:: PROMPT ::
Restate the data word for word and leave the images out.
### DATA BLOCK ###
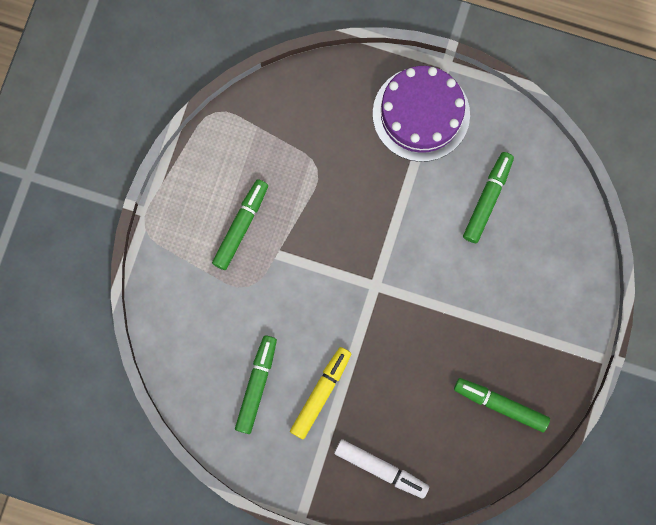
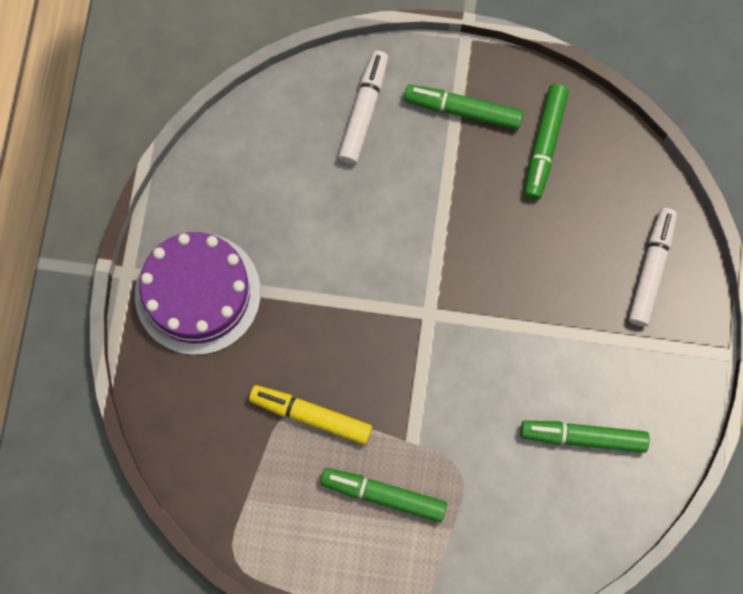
camera: 100 degrees left, 5 degrees down
(321, 393) = (576, 356): yellow marker -> yellow marker (311, 416)
(487, 199) = (295, 196): green marker -> green marker (463, 110)
(551, 265) = (364, 111): none -> white marker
###
:: RESULT FOR THIS EXERCISE ::
camera: 100 degrees left, 5 degrees down
(321, 393) = (576, 356): yellow marker -> yellow marker (311, 416)
(487, 199) = (295, 196): green marker -> green marker (463, 110)
(551, 265) = (364, 111): none -> white marker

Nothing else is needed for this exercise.